# [Exercise details]
Every line of the listing below is to be repeated exactly; the pictures stay out.

# [Data below]
== Segment start ==

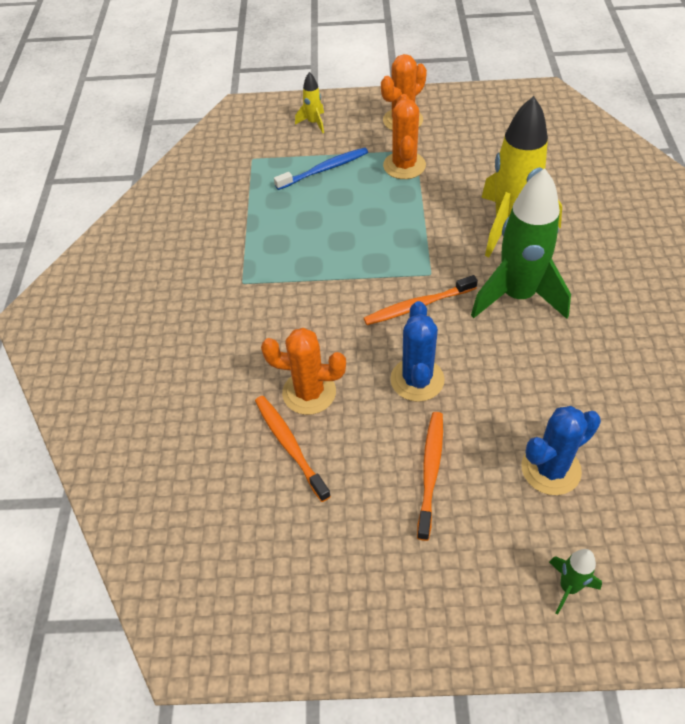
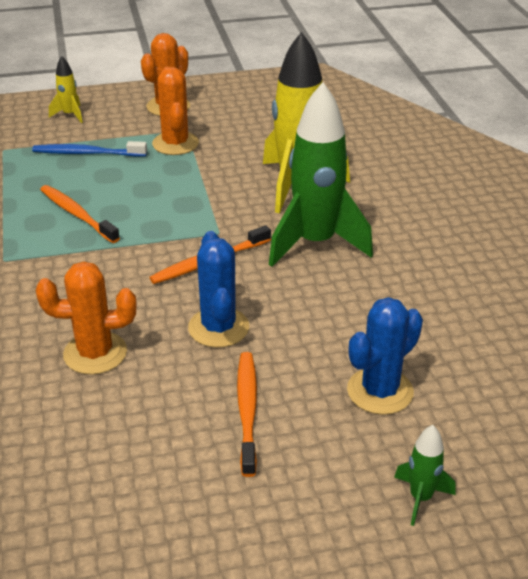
camera: 15 degrees left, 15 degrees down
(290, 445) = (78, 406): orange toothbrush -> orange toothbrush (77, 214)
(324, 169) = (87, 153): blue toothbrush -> blue toothbrush turned 135 degrees counterclockwise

== Segment end ==

# [Exercise solution]
camera: 15 degrees left, 15 degrees down
(290, 445) = (78, 406): orange toothbrush -> orange toothbrush (77, 214)
(324, 169) = (87, 153): blue toothbrush -> blue toothbrush turned 135 degrees counterclockwise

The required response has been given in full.